Material shown:
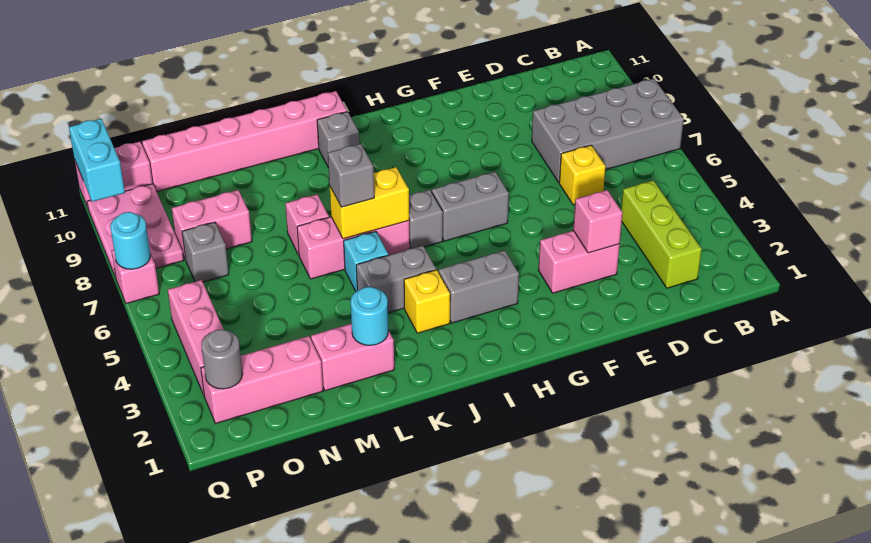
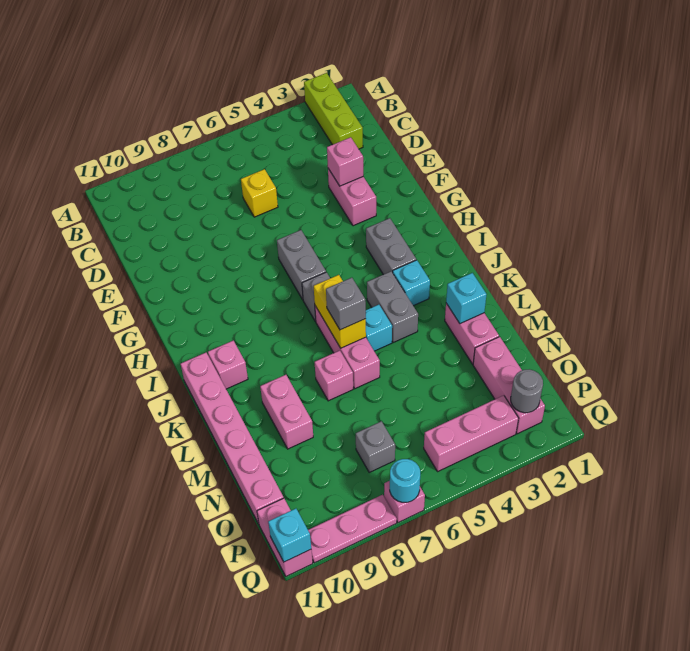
grey brick A7:D8 level 1 -> none
lime brick C2:C4 level 1 -> lime brick A2:C2 level 1
yellow brick J3 level 1 -> cyan brick J3 level 1
grey brick J10 level 1 -> pink brick J10 level 1
cyan round brick L2 level 2 -> cyan brick L2 level 2
pink brick N8:O8 level 1 -> pink brick L9:M9 level 1
pink plate P8:Q10 level 1 -> pink plate Q8:Q10 level 1
cyan brick Q10:Q11 level 2 -> cyan brick Q11 level 2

Exercise directions:
Your answer should be only the number of lines in the records that hold the word "pink".

Result of this task:
3